**Task to carry out**: Repeat the entries word for word. Leave nothing out.

**Raw data**:
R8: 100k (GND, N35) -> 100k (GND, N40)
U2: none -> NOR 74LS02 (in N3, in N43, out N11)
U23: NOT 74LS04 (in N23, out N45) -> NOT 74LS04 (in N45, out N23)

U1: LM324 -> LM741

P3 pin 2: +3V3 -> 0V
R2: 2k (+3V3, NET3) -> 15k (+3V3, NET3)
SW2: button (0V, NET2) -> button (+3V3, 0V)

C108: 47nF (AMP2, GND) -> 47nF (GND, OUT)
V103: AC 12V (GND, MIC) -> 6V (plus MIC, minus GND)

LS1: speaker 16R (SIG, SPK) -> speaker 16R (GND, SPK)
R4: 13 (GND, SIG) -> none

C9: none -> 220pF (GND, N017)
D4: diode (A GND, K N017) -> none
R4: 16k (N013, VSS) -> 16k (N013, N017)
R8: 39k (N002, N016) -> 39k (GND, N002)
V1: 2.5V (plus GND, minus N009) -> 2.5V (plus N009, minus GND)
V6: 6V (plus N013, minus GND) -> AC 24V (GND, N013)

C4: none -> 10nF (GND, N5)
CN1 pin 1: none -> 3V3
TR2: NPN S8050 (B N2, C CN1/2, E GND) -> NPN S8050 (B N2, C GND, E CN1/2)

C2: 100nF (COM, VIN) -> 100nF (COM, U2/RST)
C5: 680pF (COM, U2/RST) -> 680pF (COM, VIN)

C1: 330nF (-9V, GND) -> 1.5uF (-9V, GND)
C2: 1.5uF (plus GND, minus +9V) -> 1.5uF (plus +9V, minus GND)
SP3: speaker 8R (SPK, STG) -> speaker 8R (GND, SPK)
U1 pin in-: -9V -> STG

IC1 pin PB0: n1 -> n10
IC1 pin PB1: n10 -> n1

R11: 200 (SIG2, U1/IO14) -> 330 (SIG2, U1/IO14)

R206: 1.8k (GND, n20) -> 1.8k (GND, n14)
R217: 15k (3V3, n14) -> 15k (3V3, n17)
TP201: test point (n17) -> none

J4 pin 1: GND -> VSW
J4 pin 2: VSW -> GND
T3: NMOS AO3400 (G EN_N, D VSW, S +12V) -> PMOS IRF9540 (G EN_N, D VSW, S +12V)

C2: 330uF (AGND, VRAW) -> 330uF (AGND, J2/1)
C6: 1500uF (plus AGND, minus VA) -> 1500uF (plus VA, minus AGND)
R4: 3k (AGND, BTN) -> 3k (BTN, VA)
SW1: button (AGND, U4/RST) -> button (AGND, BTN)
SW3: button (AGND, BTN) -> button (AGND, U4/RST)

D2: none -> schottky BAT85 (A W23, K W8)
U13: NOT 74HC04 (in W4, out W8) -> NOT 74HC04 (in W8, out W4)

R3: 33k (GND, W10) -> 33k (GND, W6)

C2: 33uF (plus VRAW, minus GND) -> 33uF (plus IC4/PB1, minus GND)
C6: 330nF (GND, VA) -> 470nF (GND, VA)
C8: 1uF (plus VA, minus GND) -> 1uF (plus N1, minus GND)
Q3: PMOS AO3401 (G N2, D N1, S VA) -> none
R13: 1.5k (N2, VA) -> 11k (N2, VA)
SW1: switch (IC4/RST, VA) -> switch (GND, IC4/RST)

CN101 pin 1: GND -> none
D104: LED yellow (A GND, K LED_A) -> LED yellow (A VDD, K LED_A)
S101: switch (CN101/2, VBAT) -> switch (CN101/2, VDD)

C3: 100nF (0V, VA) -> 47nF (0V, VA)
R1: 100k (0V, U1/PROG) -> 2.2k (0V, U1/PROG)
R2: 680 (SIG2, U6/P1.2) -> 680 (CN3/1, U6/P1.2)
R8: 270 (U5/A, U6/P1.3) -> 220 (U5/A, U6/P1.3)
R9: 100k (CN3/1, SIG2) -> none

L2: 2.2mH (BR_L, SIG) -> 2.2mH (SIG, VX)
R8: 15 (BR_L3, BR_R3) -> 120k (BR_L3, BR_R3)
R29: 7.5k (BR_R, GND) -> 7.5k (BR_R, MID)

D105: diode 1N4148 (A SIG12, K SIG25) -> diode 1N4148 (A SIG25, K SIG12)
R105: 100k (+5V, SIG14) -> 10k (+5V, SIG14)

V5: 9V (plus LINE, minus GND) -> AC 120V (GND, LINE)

**Completed task**:
R8: 100k (GND, N35) -> 100k (GND, N40)
U2: none -> NOR 74LS02 (in N3, in N43, out N11)
U23: NOT 74LS04 (in N23, out N45) -> NOT 74LS04 (in N45, out N23)

U1: LM324 -> LM741

P3 pin 2: +3V3 -> 0V
R2: 2k (+3V3, NET3) -> 15k (+3V3, NET3)
SW2: button (0V, NET2) -> button (+3V3, 0V)

C108: 47nF (AMP2, GND) -> 47nF (GND, OUT)
V103: AC 12V (GND, MIC) -> 6V (plus MIC, minus GND)

LS1: speaker 16R (SIG, SPK) -> speaker 16R (GND, SPK)
R4: 13 (GND, SIG) -> none

C9: none -> 220pF (GND, N017)
D4: diode (A GND, K N017) -> none
R4: 16k (N013, VSS) -> 16k (N013, N017)
R8: 39k (N002, N016) -> 39k (GND, N002)
V1: 2.5V (plus GND, minus N009) -> 2.5V (plus N009, minus GND)
V6: 6V (plus N013, minus GND) -> AC 24V (GND, N013)

C4: none -> 10nF (GND, N5)
CN1 pin 1: none -> 3V3
TR2: NPN S8050 (B N2, C CN1/2, E GND) -> NPN S8050 (B N2, C GND, E CN1/2)

C2: 100nF (COM, VIN) -> 100nF (COM, U2/RST)
C5: 680pF (COM, U2/RST) -> 680pF (COM, VIN)

C1: 330nF (-9V, GND) -> 1.5uF (-9V, GND)
C2: 1.5uF (plus GND, minus +9V) -> 1.5uF (plus +9V, minus GND)
SP3: speaker 8R (SPK, STG) -> speaker 8R (GND, SPK)
U1 pin in-: -9V -> STG

IC1 pin PB0: n1 -> n10
IC1 pin PB1: n10 -> n1

R11: 200 (SIG2, U1/IO14) -> 330 (SIG2, U1/IO14)

R206: 1.8k (GND, n20) -> 1.8k (GND, n14)
R217: 15k (3V3, n14) -> 15k (3V3, n17)
TP201: test point (n17) -> none

J4 pin 1: GND -> VSW
J4 pin 2: VSW -> GND
T3: NMOS AO3400 (G EN_N, D VSW, S +12V) -> PMOS IRF9540 (G EN_N, D VSW, S +12V)

C2: 330uF (AGND, VRAW) -> 330uF (AGND, J2/1)
C6: 1500uF (plus AGND, minus VA) -> 1500uF (plus VA, minus AGND)
R4: 3k (AGND, BTN) -> 3k (BTN, VA)
SW1: button (AGND, U4/RST) -> button (AGND, BTN)
SW3: button (AGND, BTN) -> button (AGND, U4/RST)

D2: none -> schottky BAT85 (A W23, K W8)
U13: NOT 74HC04 (in W4, out W8) -> NOT 74HC04 (in W8, out W4)

R3: 33k (GND, W10) -> 33k (GND, W6)

C2: 33uF (plus VRAW, minus GND) -> 33uF (plus IC4/PB1, minus GND)
C6: 330nF (GND, VA) -> 470nF (GND, VA)
C8: 1uF (plus VA, minus GND) -> 1uF (plus N1, minus GND)
Q3: PMOS AO3401 (G N2, D N1, S VA) -> none
R13: 1.5k (N2, VA) -> 11k (N2, VA)
SW1: switch (IC4/RST, VA) -> switch (GND, IC4/RST)

CN101 pin 1: GND -> none
D104: LED yellow (A GND, K LED_A) -> LED yellow (A VDD, K LED_A)
S101: switch (CN101/2, VBAT) -> switch (CN101/2, VDD)

C3: 100nF (0V, VA) -> 47nF (0V, VA)
R1: 100k (0V, U1/PROG) -> 2.2k (0V, U1/PROG)
R2: 680 (SIG2, U6/P1.2) -> 680 (CN3/1, U6/P1.2)
R8: 270 (U5/A, U6/P1.3) -> 220 (U5/A, U6/P1.3)
R9: 100k (CN3/1, SIG2) -> none

L2: 2.2mH (BR_L, SIG) -> 2.2mH (SIG, VX)
R8: 15 (BR_L3, BR_R3) -> 120k (BR_L3, BR_R3)
R29: 7.5k (BR_R, GND) -> 7.5k (BR_R, MID)

D105: diode 1N4148 (A SIG12, K SIG25) -> diode 1N4148 (A SIG25, K SIG12)
R105: 100k (+5V, SIG14) -> 10k (+5V, SIG14)

V5: 9V (plus LINE, minus GND) -> AC 120V (GND, LINE)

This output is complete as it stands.